[Colored object listings]
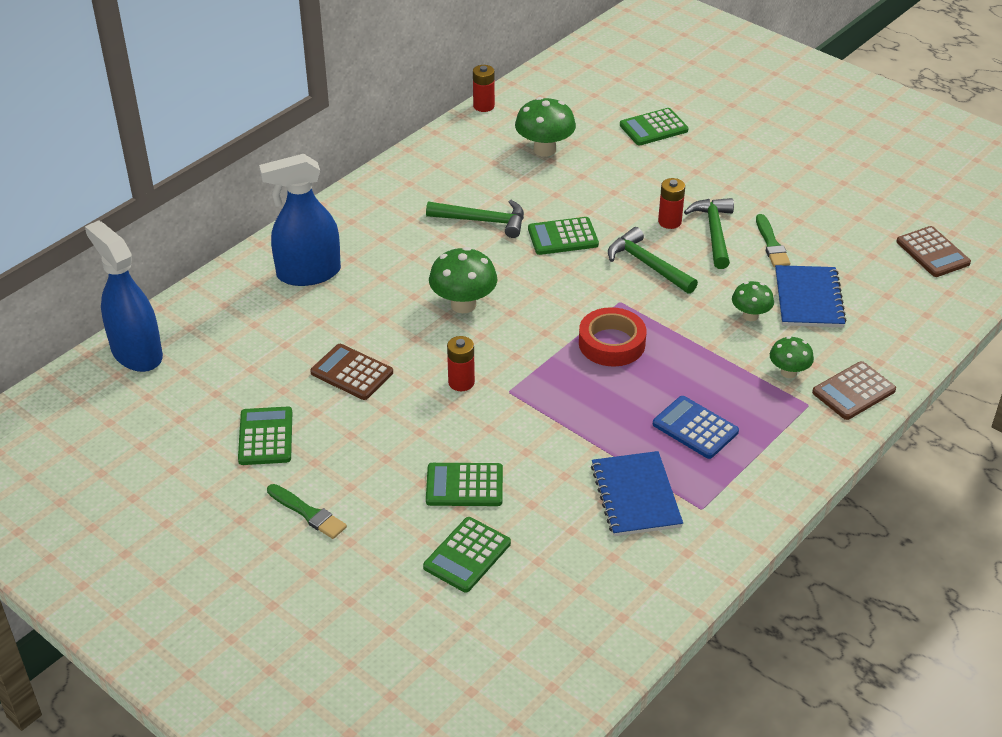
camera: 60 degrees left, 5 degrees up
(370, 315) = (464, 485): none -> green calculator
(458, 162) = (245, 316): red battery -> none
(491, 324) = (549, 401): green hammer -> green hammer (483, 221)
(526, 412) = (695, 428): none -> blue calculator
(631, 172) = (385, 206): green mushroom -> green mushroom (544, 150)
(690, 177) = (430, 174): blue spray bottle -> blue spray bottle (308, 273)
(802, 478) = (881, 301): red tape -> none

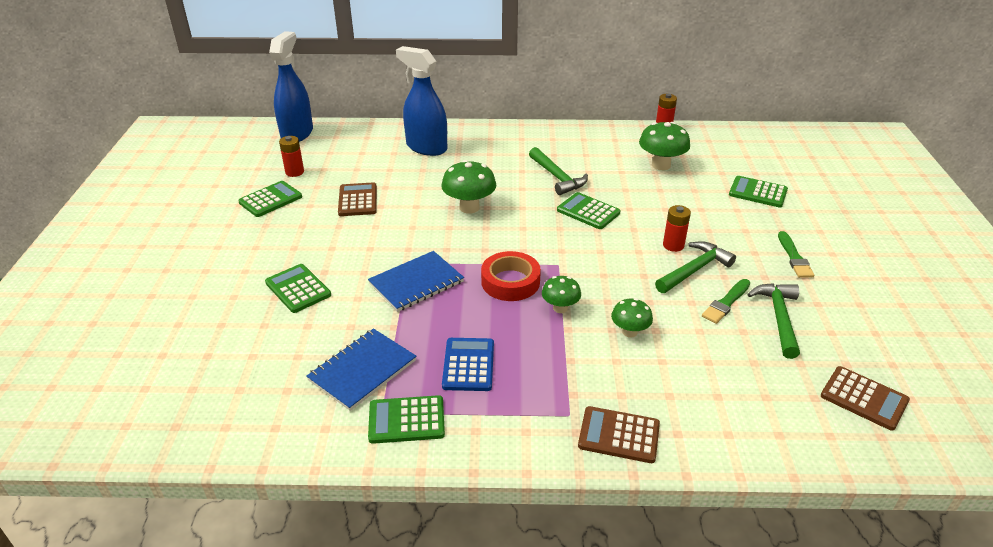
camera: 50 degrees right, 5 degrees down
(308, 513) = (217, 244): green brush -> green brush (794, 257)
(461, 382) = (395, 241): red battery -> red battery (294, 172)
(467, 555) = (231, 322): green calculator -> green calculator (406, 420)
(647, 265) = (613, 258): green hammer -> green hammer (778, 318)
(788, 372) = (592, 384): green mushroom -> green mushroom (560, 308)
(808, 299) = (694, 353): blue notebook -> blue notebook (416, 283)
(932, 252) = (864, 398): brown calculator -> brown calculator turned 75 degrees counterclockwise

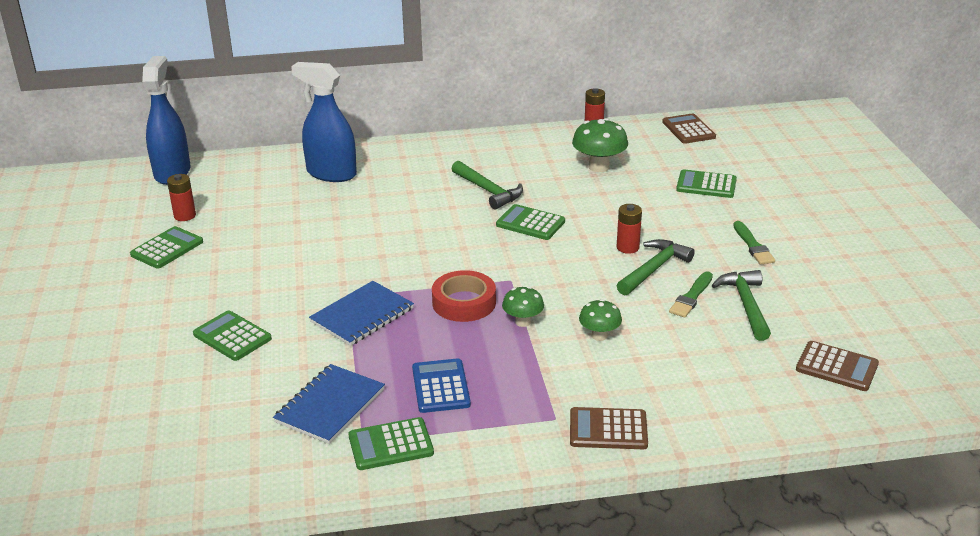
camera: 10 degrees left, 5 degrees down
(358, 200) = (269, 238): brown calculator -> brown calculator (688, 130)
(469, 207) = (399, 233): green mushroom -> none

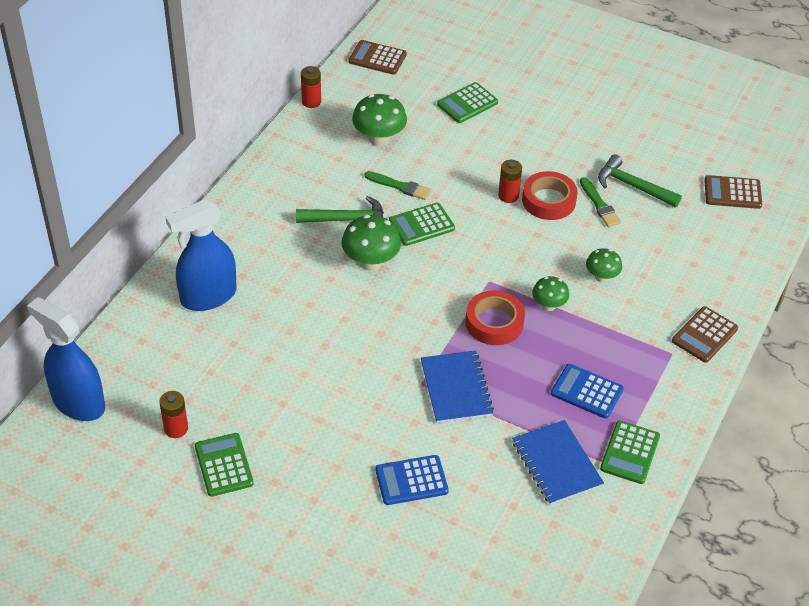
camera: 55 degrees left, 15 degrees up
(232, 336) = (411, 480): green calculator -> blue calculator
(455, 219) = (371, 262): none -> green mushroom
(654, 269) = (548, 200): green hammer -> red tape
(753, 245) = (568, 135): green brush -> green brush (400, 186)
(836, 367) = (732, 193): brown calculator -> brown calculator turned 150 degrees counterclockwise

--

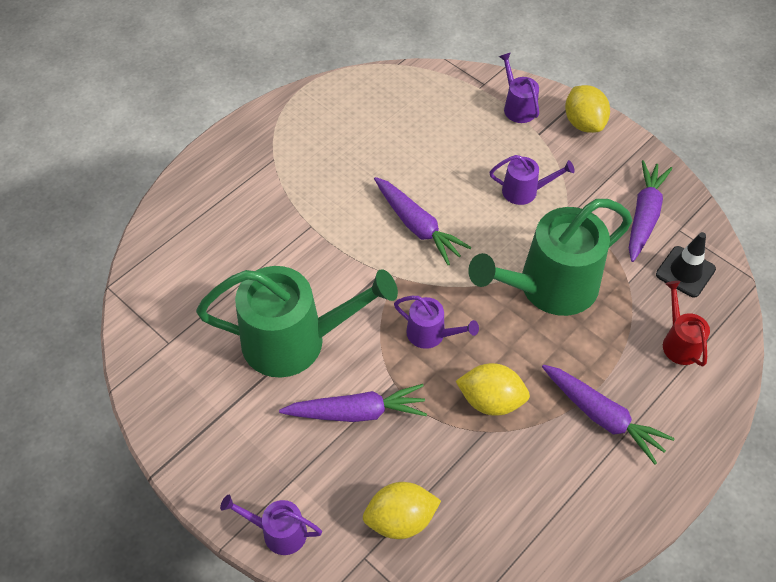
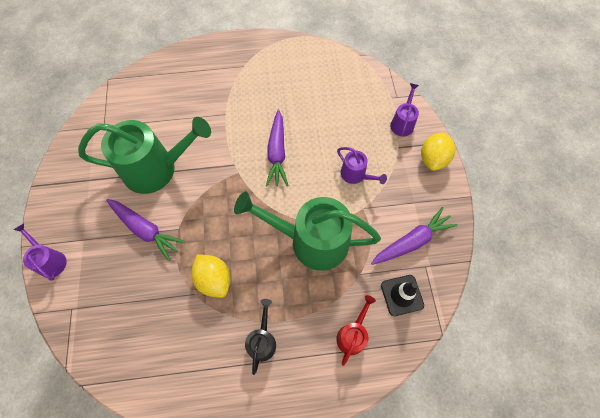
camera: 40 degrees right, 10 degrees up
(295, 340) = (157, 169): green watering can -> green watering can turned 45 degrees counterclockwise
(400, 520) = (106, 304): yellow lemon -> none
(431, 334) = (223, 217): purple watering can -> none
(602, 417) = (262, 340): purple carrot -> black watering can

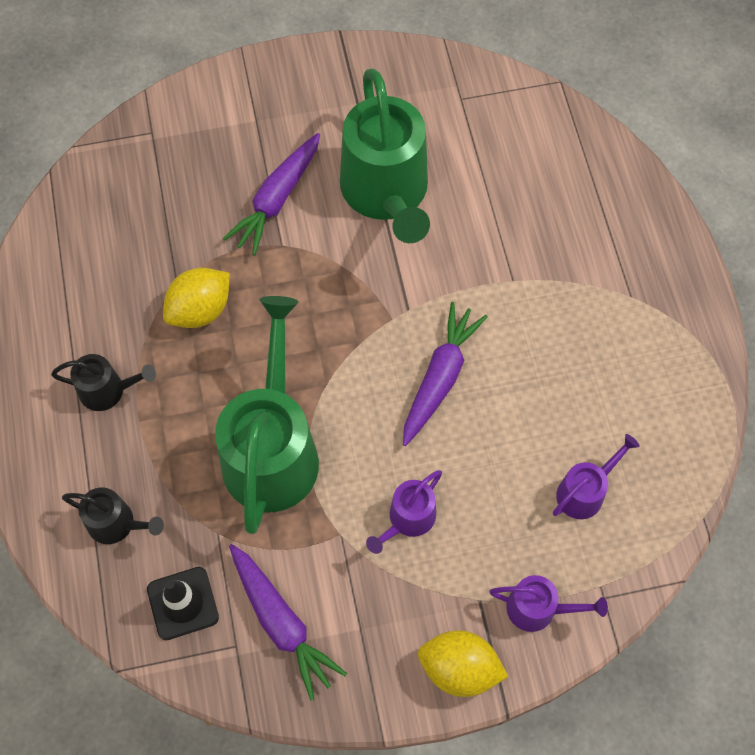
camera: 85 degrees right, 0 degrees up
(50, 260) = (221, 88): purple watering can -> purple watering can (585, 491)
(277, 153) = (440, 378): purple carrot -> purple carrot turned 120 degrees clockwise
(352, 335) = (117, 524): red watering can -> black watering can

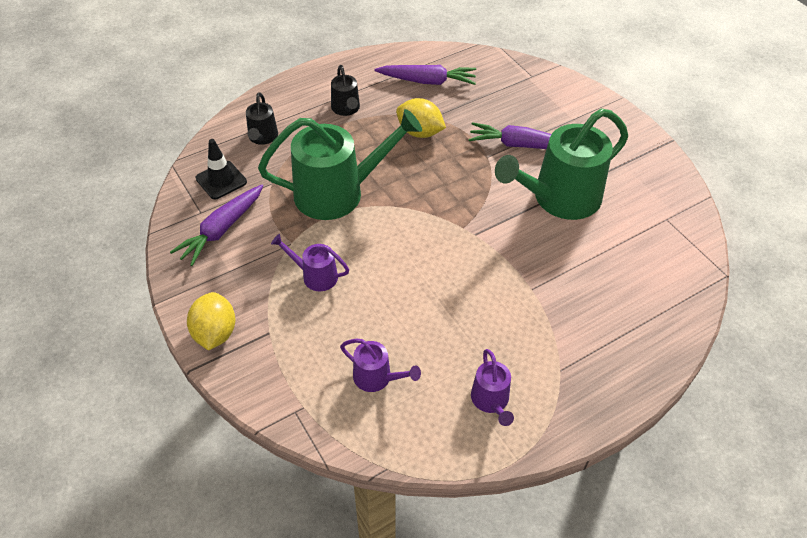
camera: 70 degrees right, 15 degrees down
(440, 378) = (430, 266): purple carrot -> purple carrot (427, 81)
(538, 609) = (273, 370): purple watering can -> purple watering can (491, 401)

**Task to carry out**
Lines from the one above containing "camera: 60 degrees left, 5 degrees up" down to the one containing "(808, 299) = (694, 353): blue" should be transcribed exactly, with both ends kept and no pictures.

**Written answer**
camera: 60 degrees left, 5 degrees up
(370, 315) = (464, 485): none -> green calculator
(458, 162) = (245, 316): red battery -> none
(491, 324) = (549, 401): green hammer -> green hammer (483, 221)
(526, 412) = (695, 428): none -> blue calculator
(631, 172) = (385, 206): green mushroom -> green mushroom (544, 150)
(690, 177) = (430, 174): blue spray bottle -> blue spray bottle (308, 273)
(802, 478) = (881, 301): red tape -> none

camera: 50 degrees right, 5 degrees down
(308, 513) = (217, 244): green brush -> green brush (794, 257)
(461, 382) = (395, 241): red battery -> red battery (294, 172)
(467, 555) = (231, 322): green calculator -> green calculator (406, 420)
(647, 265) = (613, 258): green hammer -> green hammer (778, 318)
(788, 372) = (592, 384): green mushroom -> green mushroom (560, 308)
(808, 299) = (694, 353): blue notebook -> blue notebook (416, 283)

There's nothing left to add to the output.